→ **WHAT THE TASK REQUIRES**: Reproduce the data below word for word, setting aside any picture it holds.

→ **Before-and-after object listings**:
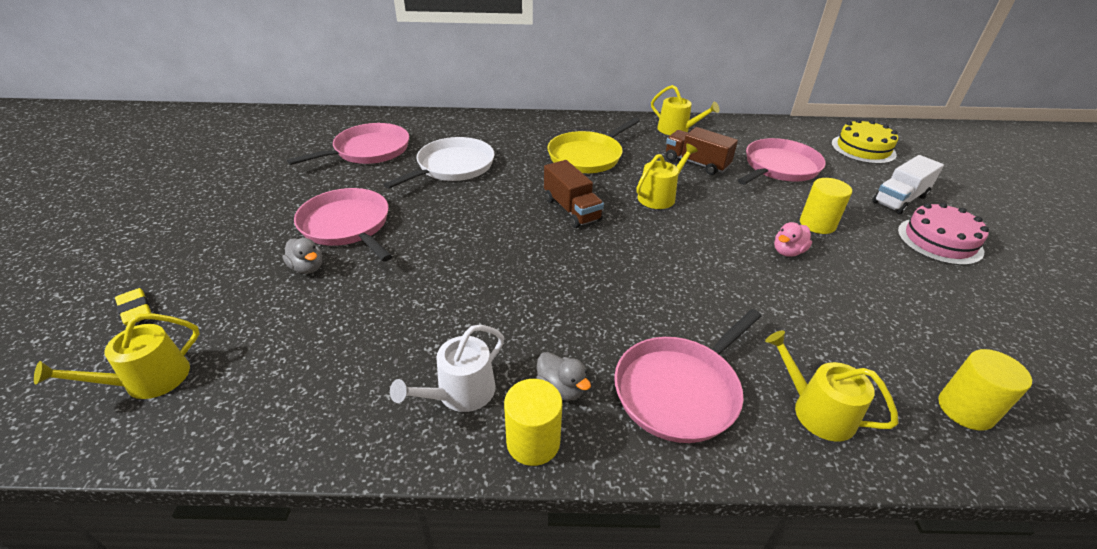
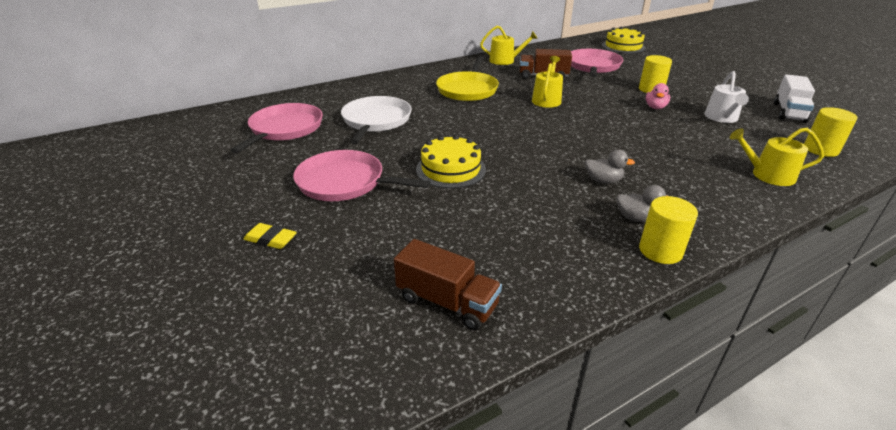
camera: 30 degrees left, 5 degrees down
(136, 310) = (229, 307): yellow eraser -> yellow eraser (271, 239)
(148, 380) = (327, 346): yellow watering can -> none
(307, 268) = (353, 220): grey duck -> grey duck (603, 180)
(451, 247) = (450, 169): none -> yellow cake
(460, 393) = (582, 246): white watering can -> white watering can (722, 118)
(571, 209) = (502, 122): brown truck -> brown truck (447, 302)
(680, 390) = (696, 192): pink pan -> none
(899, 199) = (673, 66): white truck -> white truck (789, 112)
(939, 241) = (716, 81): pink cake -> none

→ **RESPONSE TO THIS TASK**:
camera: 30 degrees left, 5 degrees down
(136, 310) = (229, 307): yellow eraser -> yellow eraser (271, 239)
(148, 380) = (327, 346): yellow watering can -> none
(307, 268) = (353, 220): grey duck -> grey duck (603, 180)
(451, 247) = (450, 169): none -> yellow cake
(460, 393) = (582, 246): white watering can -> white watering can (722, 118)
(571, 209) = (502, 122): brown truck -> brown truck (447, 302)
(680, 390) = (696, 192): pink pan -> none
(899, 199) = (673, 66): white truck -> white truck (789, 112)
(939, 241) = (716, 81): pink cake -> none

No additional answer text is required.